--- START ---
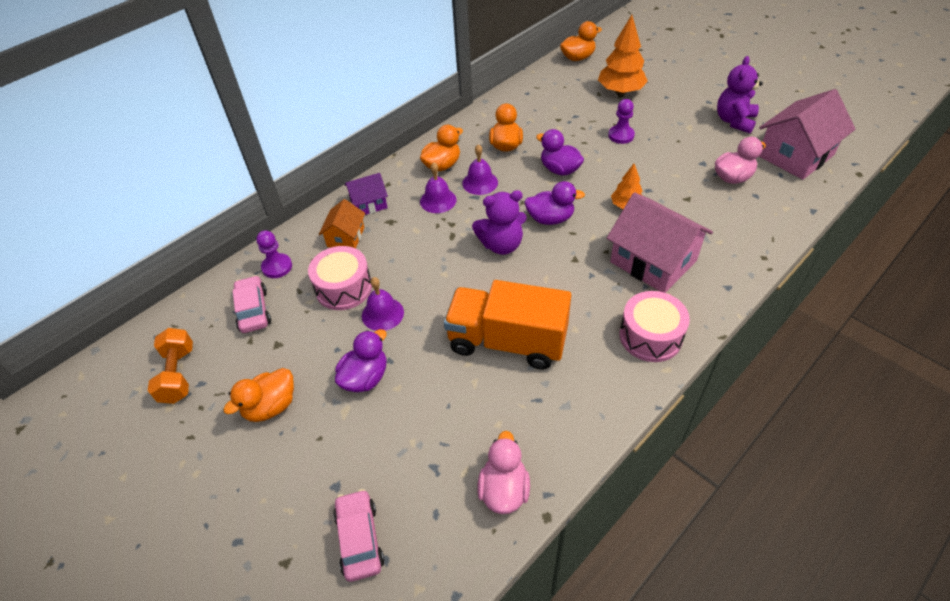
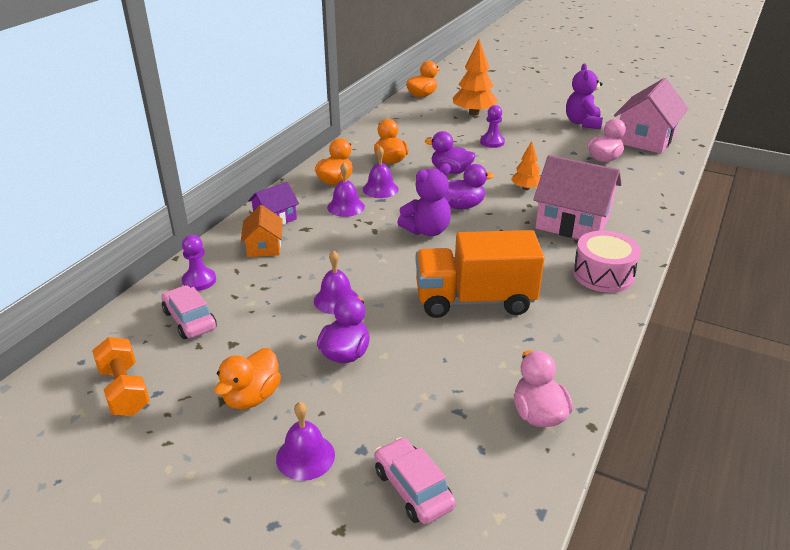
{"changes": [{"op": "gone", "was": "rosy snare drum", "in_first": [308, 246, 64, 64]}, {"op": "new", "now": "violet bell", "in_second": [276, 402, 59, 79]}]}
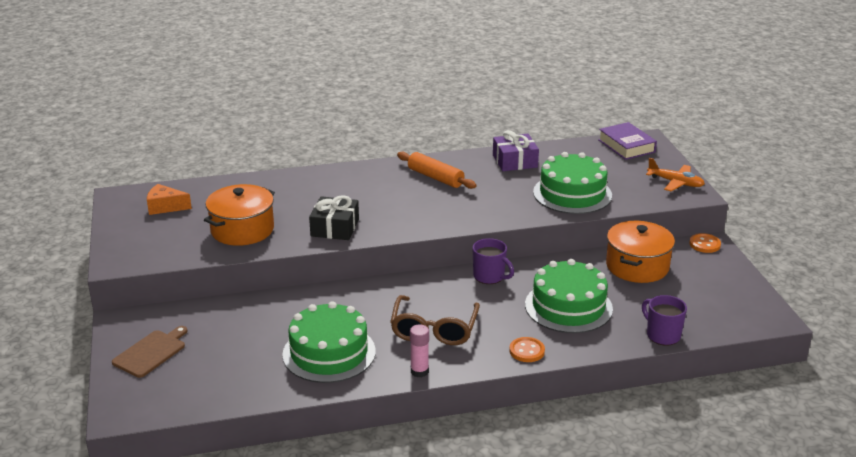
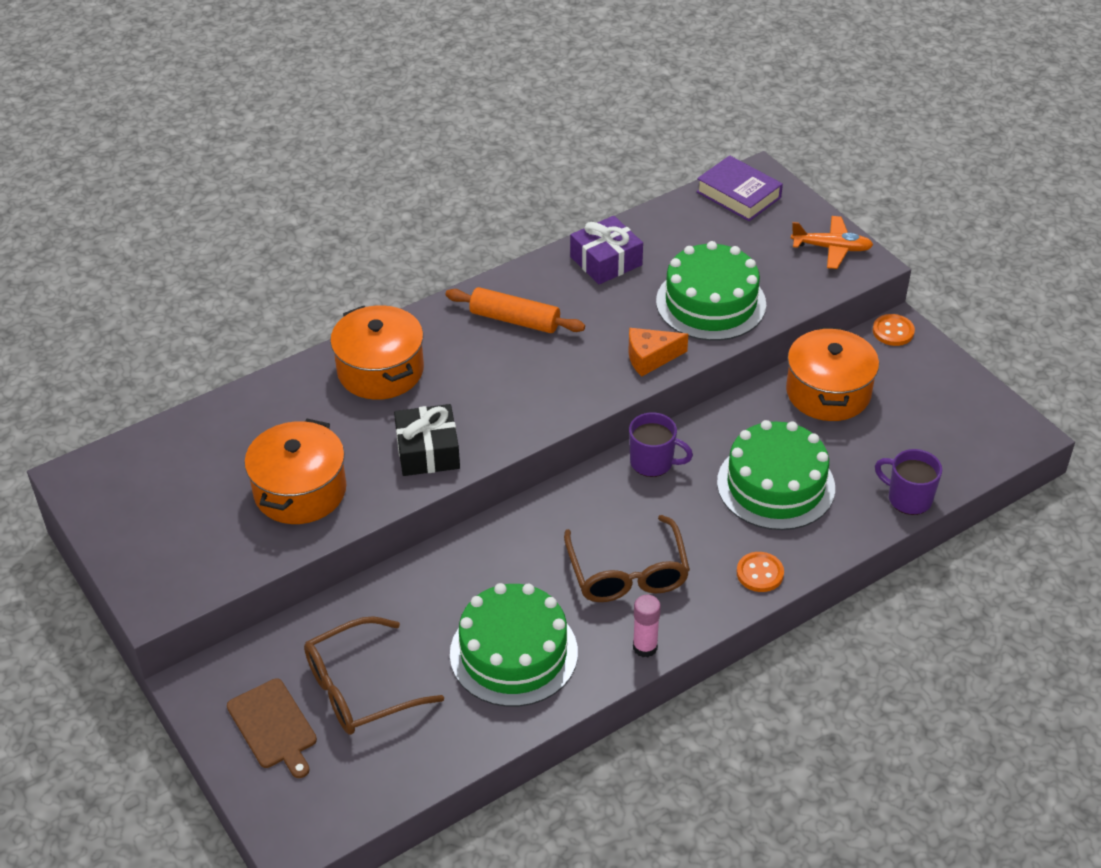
{"changes": [{"op": "new", "now": "russet eyeglasses", "in_second": [304, 616, 140, 119]}, {"op": "new", "now": "bright orange cooking pot", "in_second": [330, 305, 94, 95]}, {"op": "shifted", "was": "bright orange cheese", "in_first": [147, 184, 45, 31], "in_second": [628, 328, 60, 49]}, {"op": "rotated", "was": "russet bread board", "in_first": [112, 326, 75, 52], "in_second": [227, 678, 90, 100], "clockwise": 135}]}
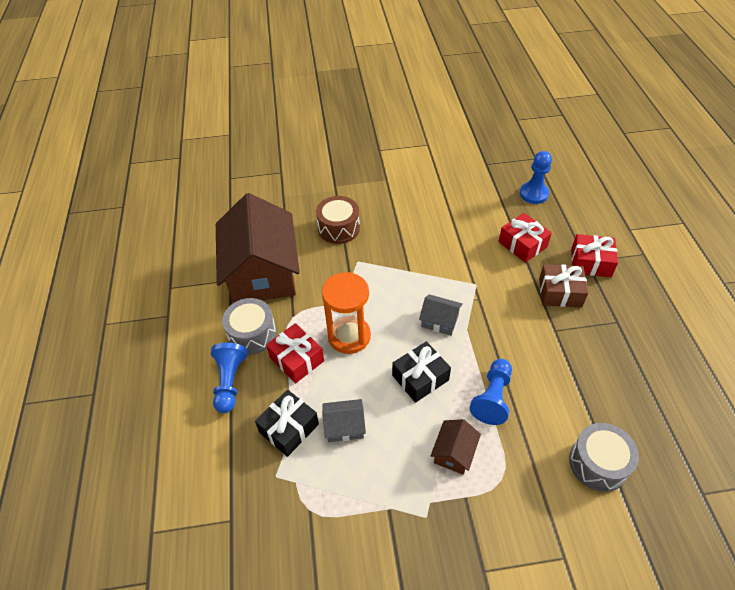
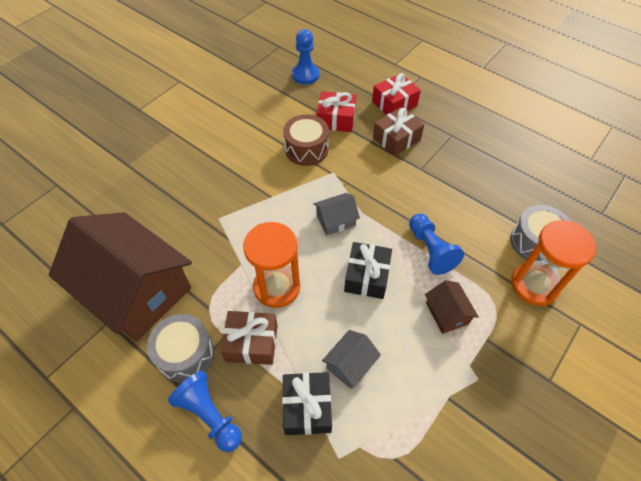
{"changes": [{"op": "new", "now": "bright orange sand timer", "in_second": [511, 220, 85, 86]}, {"op": "shifted", "was": "russet snare drum", "in_first": [316, 196, 44, 48], "in_second": [283, 114, 46, 52]}, {"op": "repainted", "was": "red wrapped gift", "now": "russet wrapped gift", "in_first": [266, 323, 58, 60], "in_second": [220, 311, 58, 54]}]}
--- END ---
Reproduce every line of the data above, exactly as it stands, but not the pictures.

{"changes": [{"op": "gone", "was": "rosy snare drum", "in_first": [308, 246, 64, 64]}, {"op": "new", "now": "violet bell", "in_second": [276, 402, 59, 79]}]}
{"changes": [{"op": "new", "now": "russet eyeglasses", "in_second": [304, 616, 140, 119]}, {"op": "new", "now": "bright orange cooking pot", "in_second": [330, 305, 94, 95]}, {"op": "shifted", "was": "bright orange cheese", "in_first": [147, 184, 45, 31], "in_second": [628, 328, 60, 49]}, {"op": "rotated", "was": "russet bread board", "in_first": [112, 326, 75, 52], "in_second": [227, 678, 90, 100], "clockwise": 135}]}
{"changes": [{"op": "new", "now": "bright orange sand timer", "in_second": [511, 220, 85, 86]}, {"op": "shifted", "was": "russet snare drum", "in_first": [316, 196, 44, 48], "in_second": [283, 114, 46, 52]}, {"op": "repainted", "was": "red wrapped gift", "now": "russet wrapped gift", "in_first": [266, 323, 58, 60], "in_second": [220, 311, 58, 54]}]}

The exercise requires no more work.